(Scene change data)
_ _ _ _ _

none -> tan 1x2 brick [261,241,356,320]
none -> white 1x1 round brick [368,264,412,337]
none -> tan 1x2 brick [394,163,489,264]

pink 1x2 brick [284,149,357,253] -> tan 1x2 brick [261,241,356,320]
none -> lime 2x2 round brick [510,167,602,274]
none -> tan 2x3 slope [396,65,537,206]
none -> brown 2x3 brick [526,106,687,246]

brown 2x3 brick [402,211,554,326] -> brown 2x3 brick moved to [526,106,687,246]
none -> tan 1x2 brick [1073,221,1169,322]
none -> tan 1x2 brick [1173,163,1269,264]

_ _ _ _ _

Each record above has to be set down again, word for word.

none -> tan 1x2 brick [261,241,356,320]
none -> white 1x1 round brick [368,264,412,337]
none -> tan 1x2 brick [394,163,489,264]

pink 1x2 brick [284,149,357,253] -> tan 1x2 brick [261,241,356,320]
none -> lime 2x2 round brick [510,167,602,274]
none -> tan 2x3 slope [396,65,537,206]
none -> brown 2x3 brick [526,106,687,246]

brown 2x3 brick [402,211,554,326] -> brown 2x3 brick moved to [526,106,687,246]
none -> tan 1x2 brick [1073,221,1169,322]
none -> tan 1x2 brick [1173,163,1269,264]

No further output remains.